:: Problem ::
What is needed is the full listing written out exactly, minus the pictures.

##### Information provided

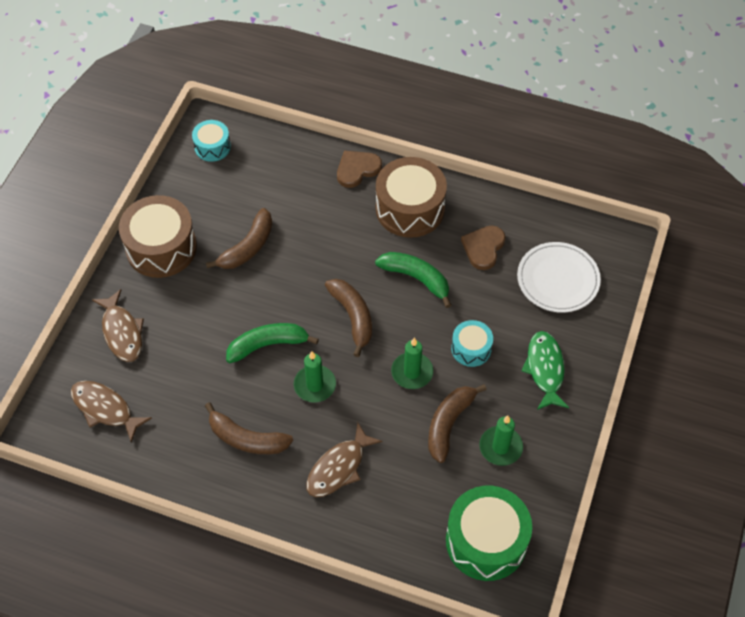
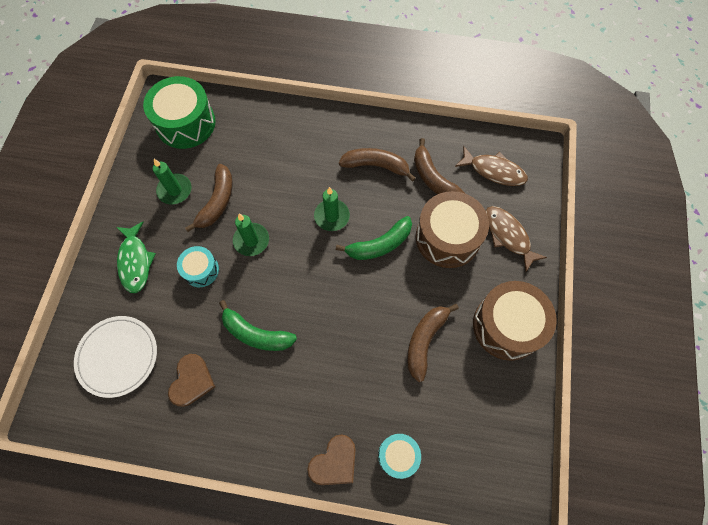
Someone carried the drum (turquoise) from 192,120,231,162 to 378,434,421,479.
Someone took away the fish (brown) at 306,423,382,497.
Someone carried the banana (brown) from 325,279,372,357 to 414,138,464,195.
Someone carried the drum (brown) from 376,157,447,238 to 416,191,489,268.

##########

:: Answer section ::
Someone carried the drum (turquoise) from 192,120,231,162 to 378,434,421,479.
Someone took away the fish (brown) at 306,423,382,497.
Someone carried the banana (brown) from 325,279,372,357 to 414,138,464,195.
Someone carried the drum (brown) from 376,157,447,238 to 416,191,489,268.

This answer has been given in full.